Aim of the exercise – Where does the word "none" occur in the entries below? Copy every line that has it.

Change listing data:

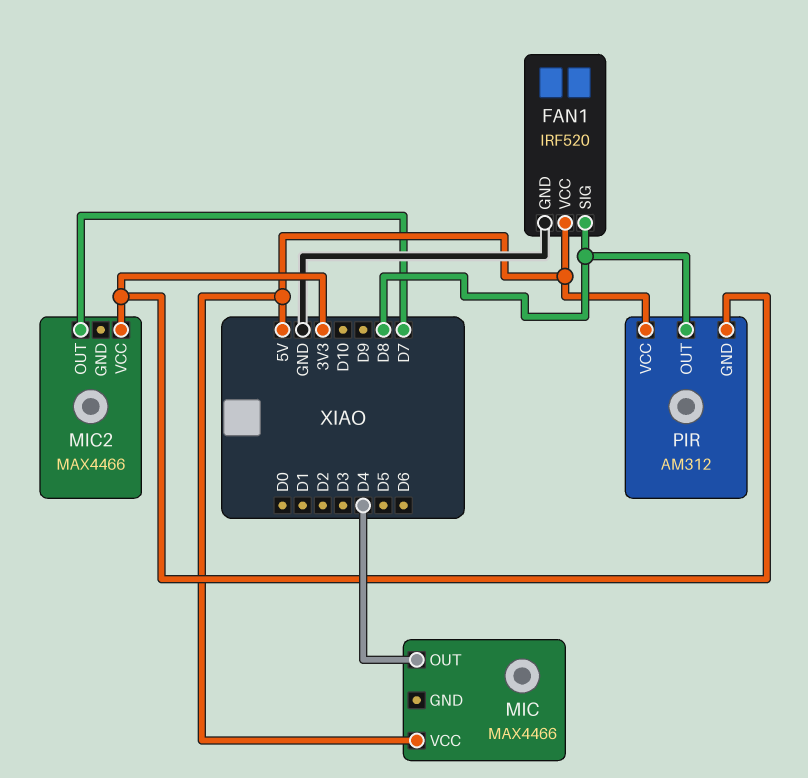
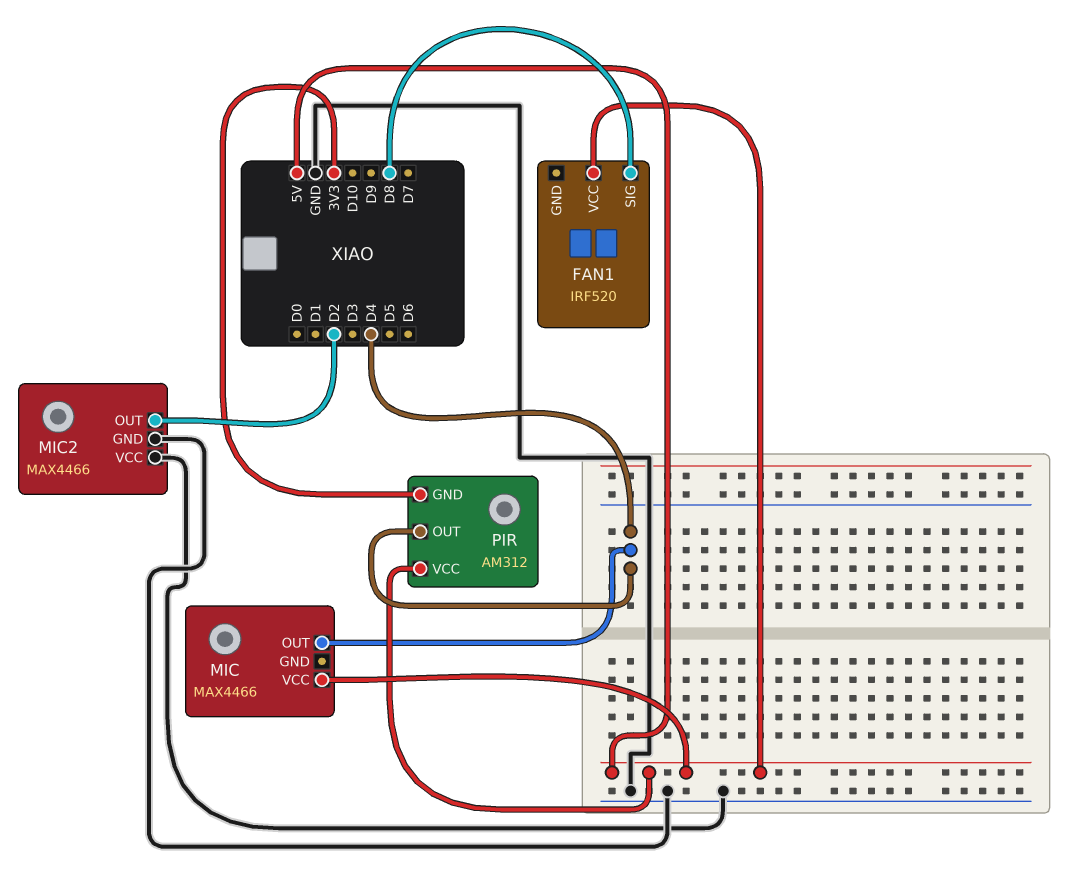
FAN1 pin GND: GND -> none
MIC2 pin GND: none -> GND
MIC2 pin OUT: D7 -> D2
MIC2 pin VCC: 3V3 -> GND
PIR pin OUT: D8 -> D4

Exercise output –
FAN1 pin GND: GND -> none
MIC2 pin GND: none -> GND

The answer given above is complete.